▶ **Task to carry out**:
Beneath this task is a listing. State how many of its lines include the string "yellow", giving nothing but the number.
═════ Dataset extract
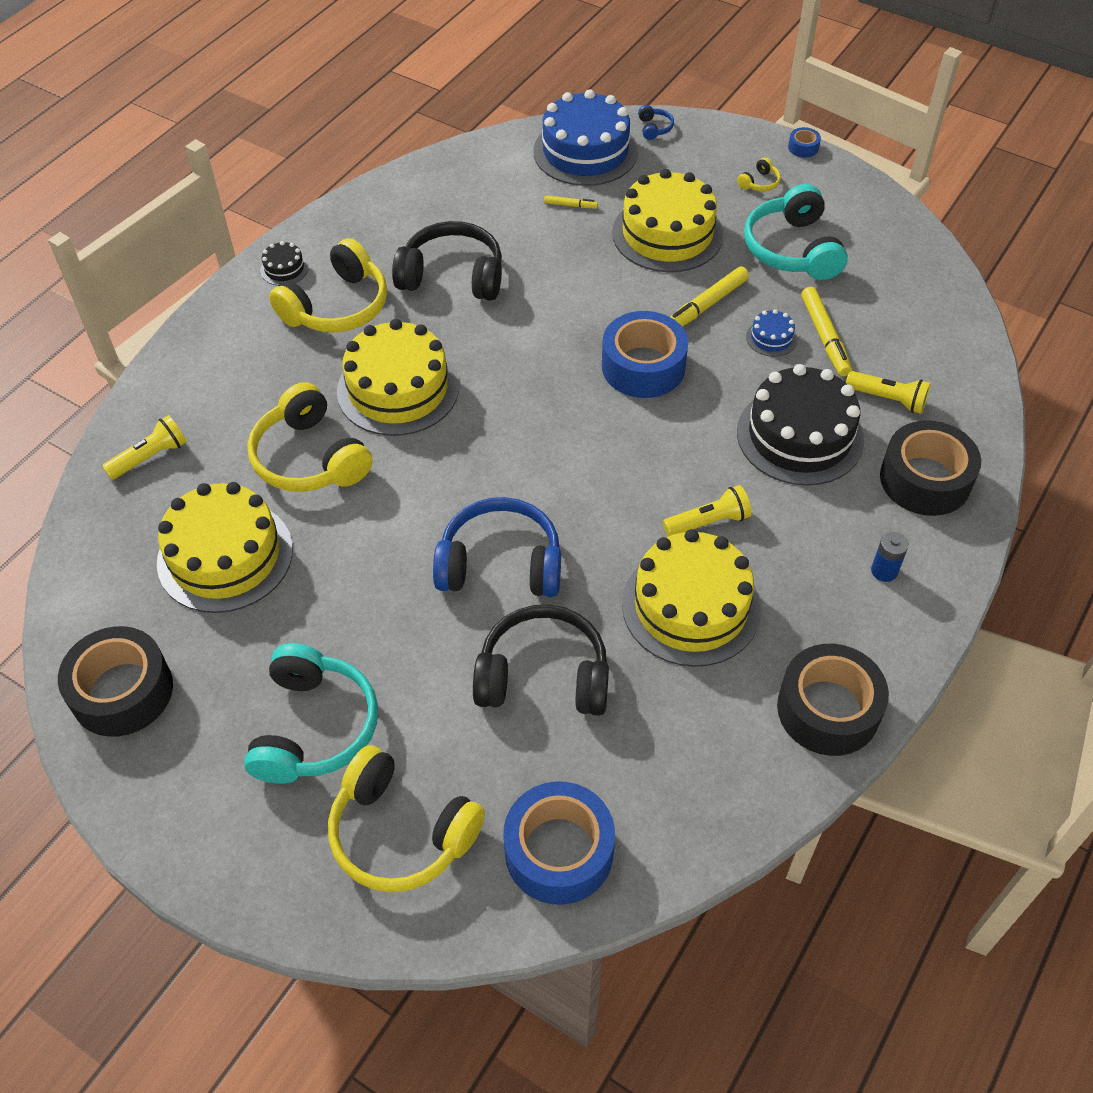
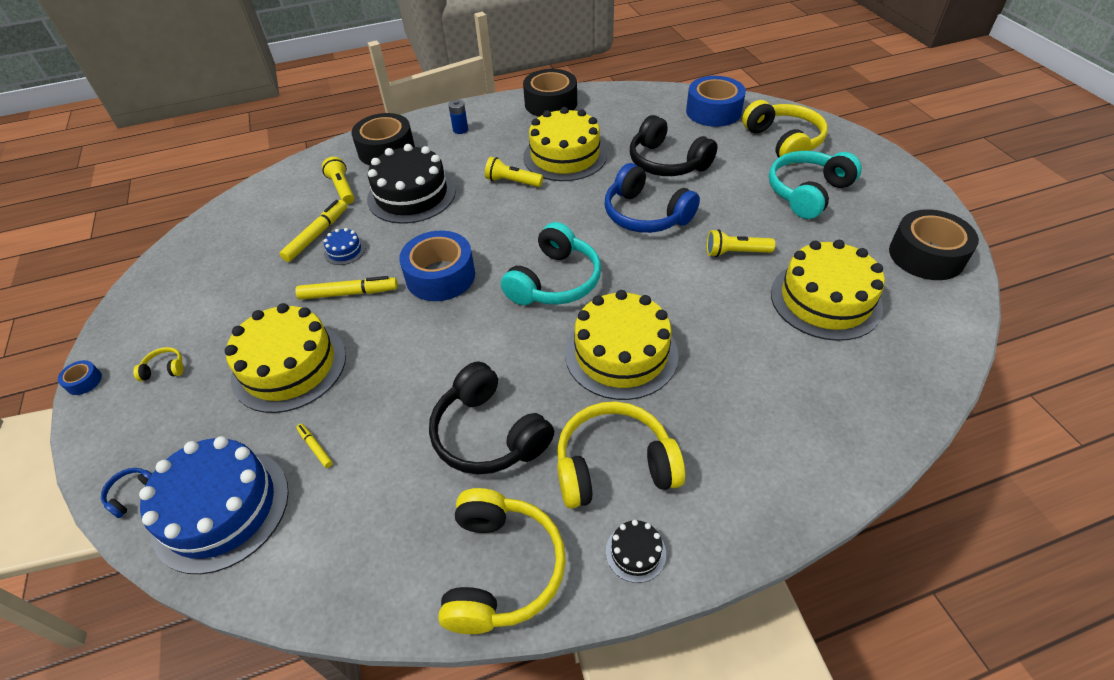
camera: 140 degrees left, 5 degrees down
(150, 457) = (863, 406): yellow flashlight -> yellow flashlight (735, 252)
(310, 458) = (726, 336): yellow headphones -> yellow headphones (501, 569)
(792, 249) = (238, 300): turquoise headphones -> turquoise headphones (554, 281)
══════════
▶ **Worked solution**:
2